▸ Task directions:
Directions for the data below: repeat exactly the lines from the one with "none -> grey brick A4:B5 level 1" through the one with "none -> grey brick G6 level 1", both included, and omit all pictures.

[Before-and-after object listings]
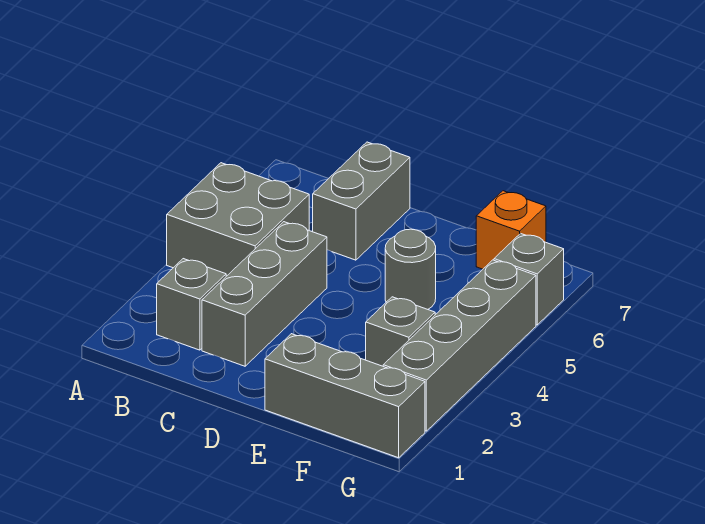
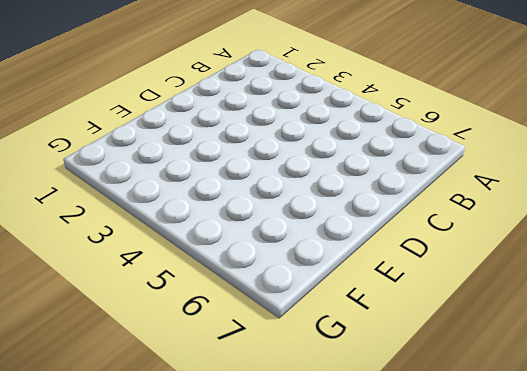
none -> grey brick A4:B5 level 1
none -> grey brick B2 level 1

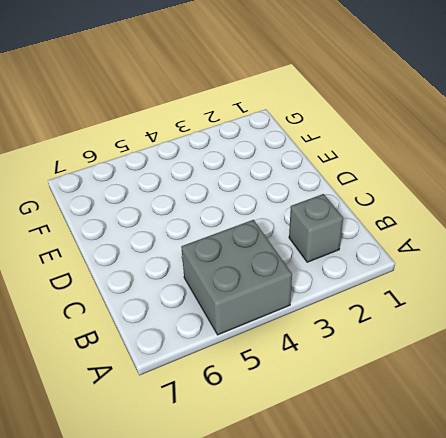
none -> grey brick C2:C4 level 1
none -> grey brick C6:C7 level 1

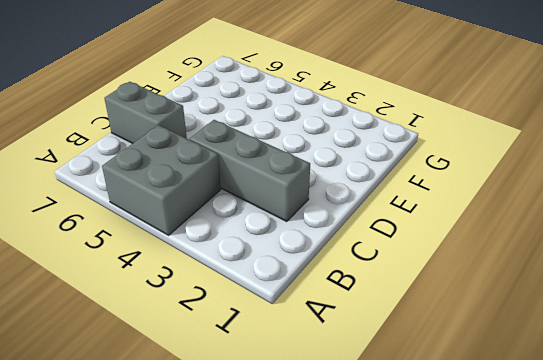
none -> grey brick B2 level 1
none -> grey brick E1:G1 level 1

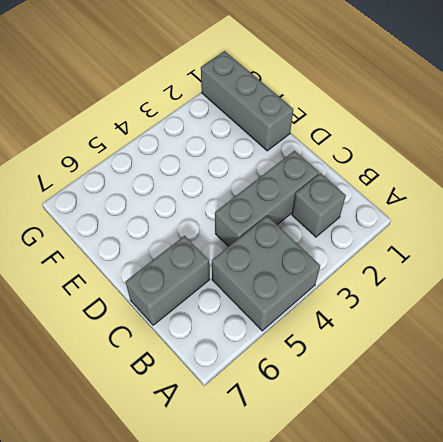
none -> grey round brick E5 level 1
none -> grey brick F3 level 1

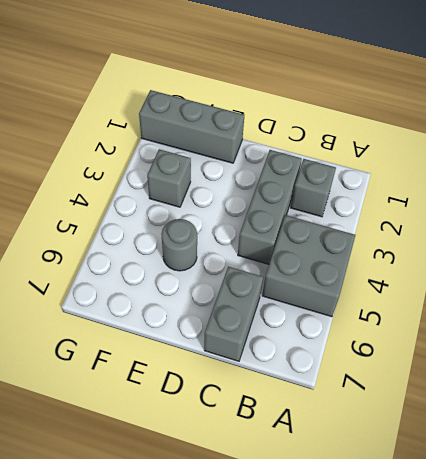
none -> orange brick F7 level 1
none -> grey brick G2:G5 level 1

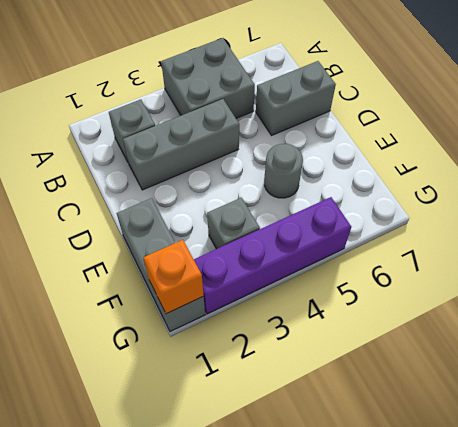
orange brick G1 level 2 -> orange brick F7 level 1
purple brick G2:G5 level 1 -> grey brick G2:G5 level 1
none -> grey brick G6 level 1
==
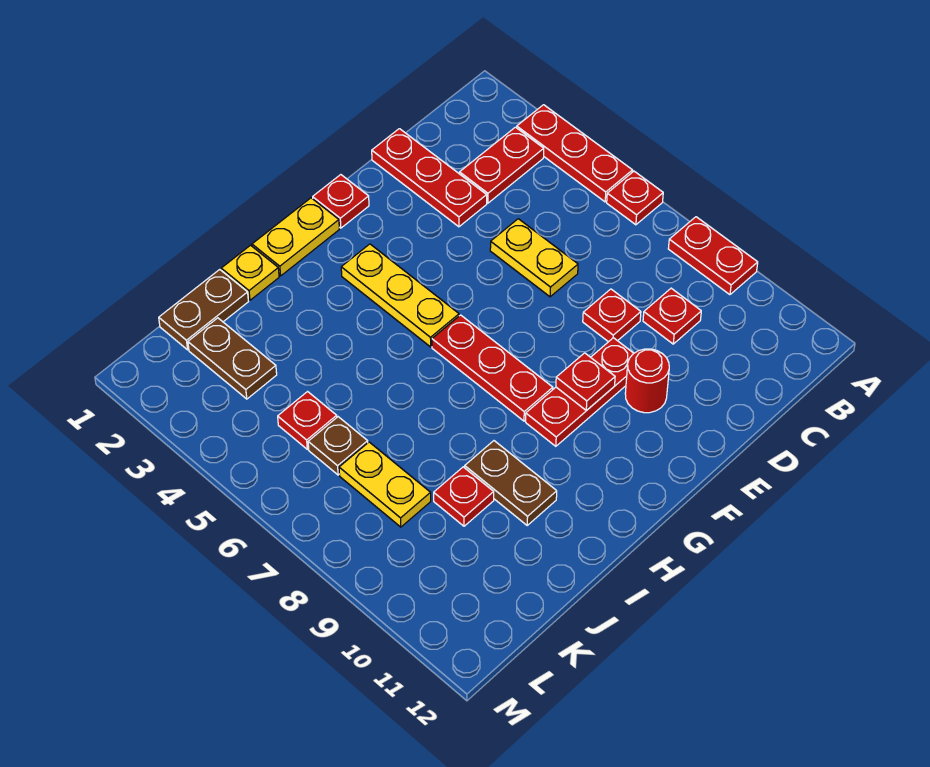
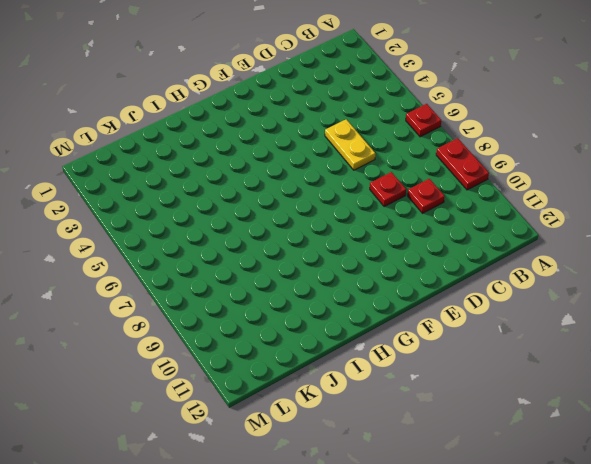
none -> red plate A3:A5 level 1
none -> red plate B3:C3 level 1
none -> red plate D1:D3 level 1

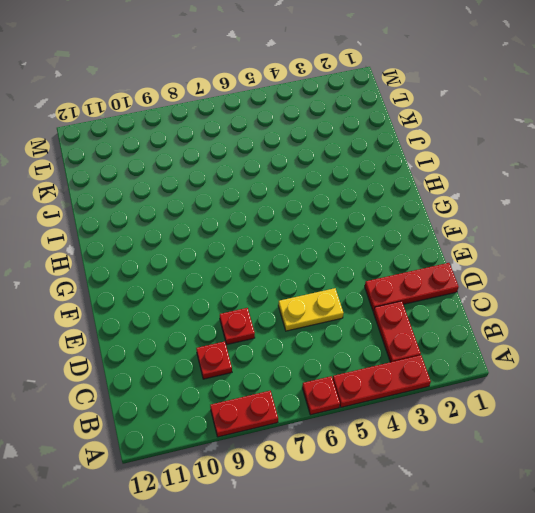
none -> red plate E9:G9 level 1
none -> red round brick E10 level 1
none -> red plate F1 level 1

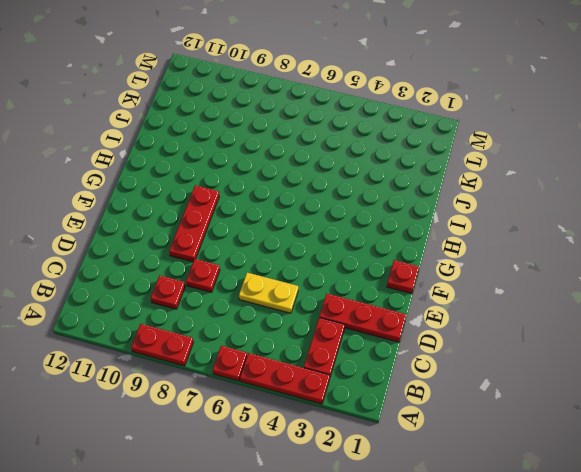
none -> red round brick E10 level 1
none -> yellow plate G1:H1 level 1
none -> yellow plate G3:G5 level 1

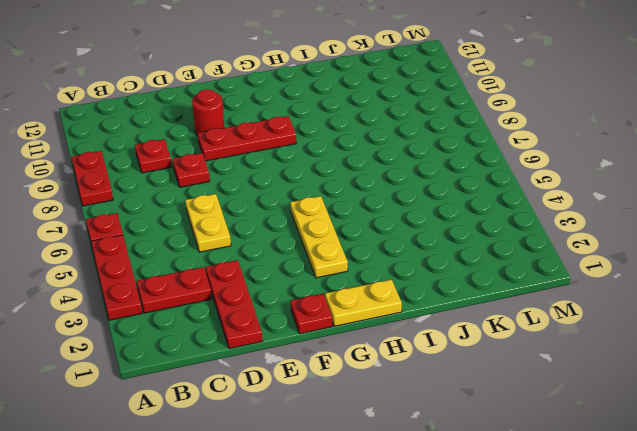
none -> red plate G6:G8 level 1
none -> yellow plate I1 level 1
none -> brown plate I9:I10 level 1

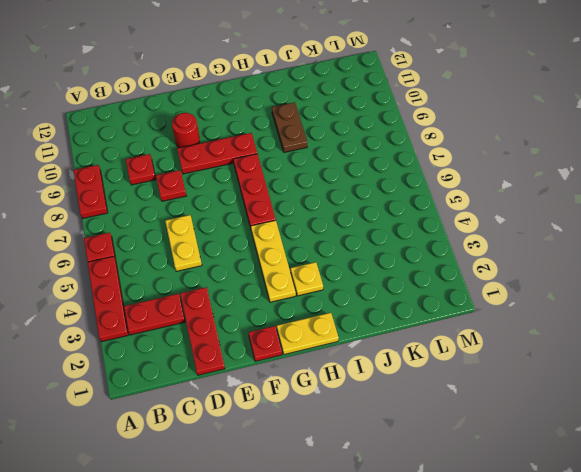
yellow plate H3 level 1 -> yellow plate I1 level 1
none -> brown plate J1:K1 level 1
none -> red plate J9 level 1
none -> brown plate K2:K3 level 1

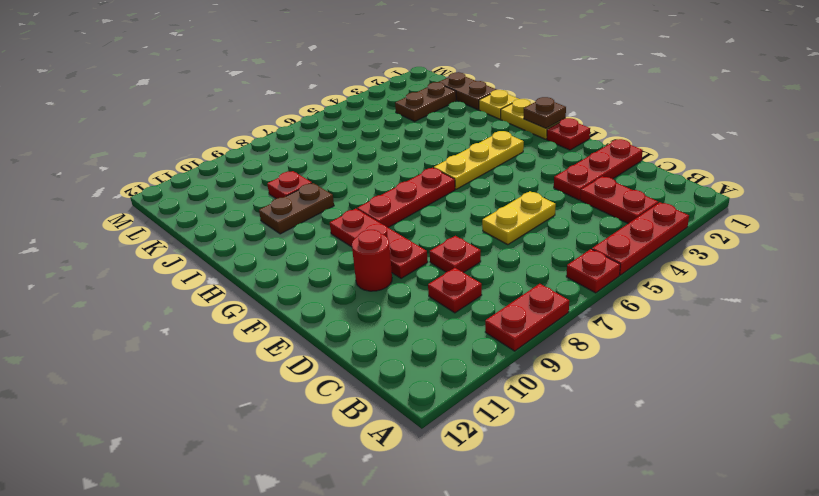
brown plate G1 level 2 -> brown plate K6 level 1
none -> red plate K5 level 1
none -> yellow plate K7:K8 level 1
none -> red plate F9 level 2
==
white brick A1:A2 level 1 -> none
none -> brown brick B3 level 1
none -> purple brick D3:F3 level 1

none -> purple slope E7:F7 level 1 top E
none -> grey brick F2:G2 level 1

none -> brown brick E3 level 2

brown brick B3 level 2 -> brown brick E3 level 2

▸ Answer section:
none -> grey brick A4:B5 level 1
none -> grey brick B2 level 1

none -> grey brick C2:C4 level 1
none -> grey brick C6:C7 level 1

none -> grey brick B2 level 1
none -> grey brick E1:G1 level 1

none -> grey round brick E5 level 1
none -> grey brick F3 level 1

none -> orange brick F7 level 1
none -> grey brick G2:G5 level 1

orange brick G1 level 2 -> orange brick F7 level 1
purple brick G2:G5 level 1 -> grey brick G2:G5 level 1
none -> grey brick G6 level 1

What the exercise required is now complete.